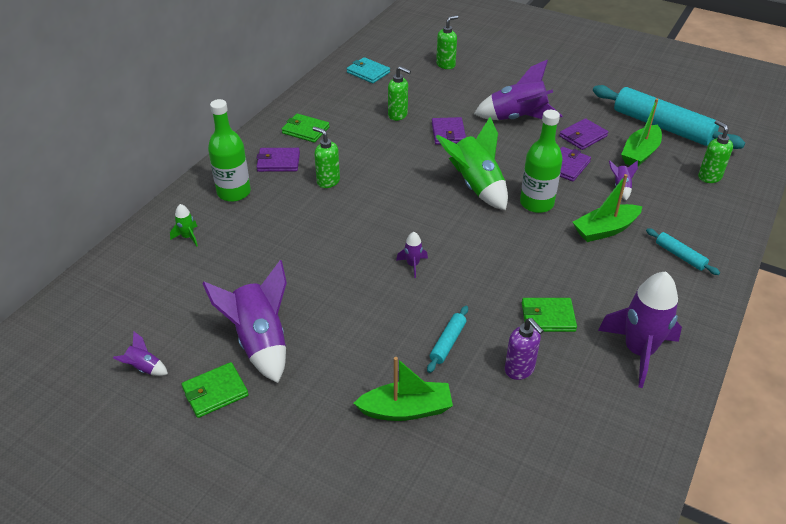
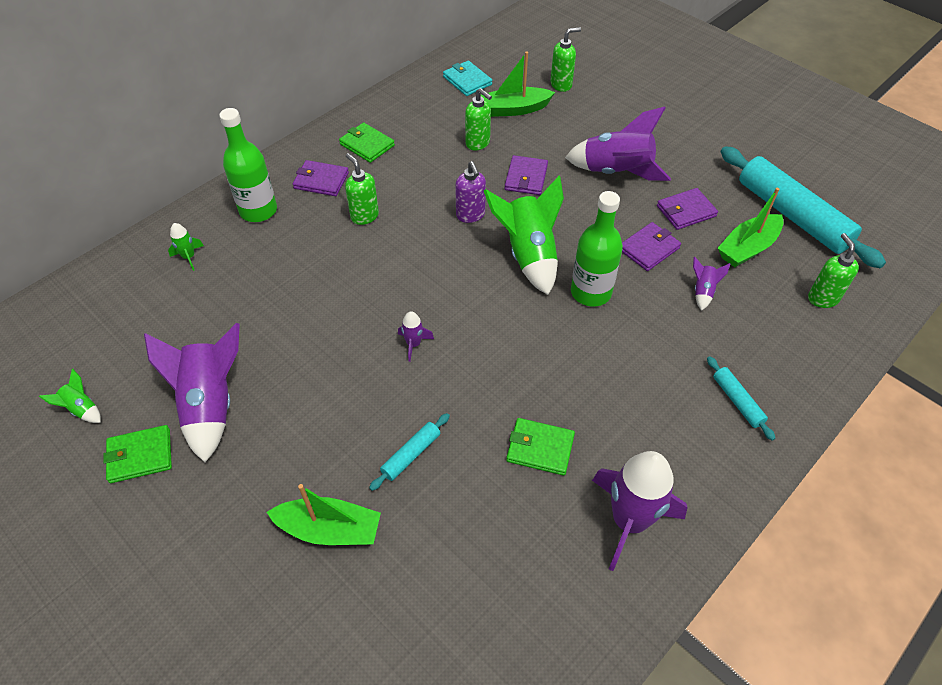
camera: 15 degrees right, 10 degrees up
(144, 368) = (82, 409): purple rocket -> green rocket
(519, 370) = (478, 510): purple soap dispenser -> purple soap dispenser (470, 215)
(605, 230) = (659, 345): green boat -> green boat (514, 109)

┄┄┄┄┄┄┄┄┄┄

What is needed: In the data above, count the lines where the word "green" appears; reply with the number only.

Output for this exercise: 2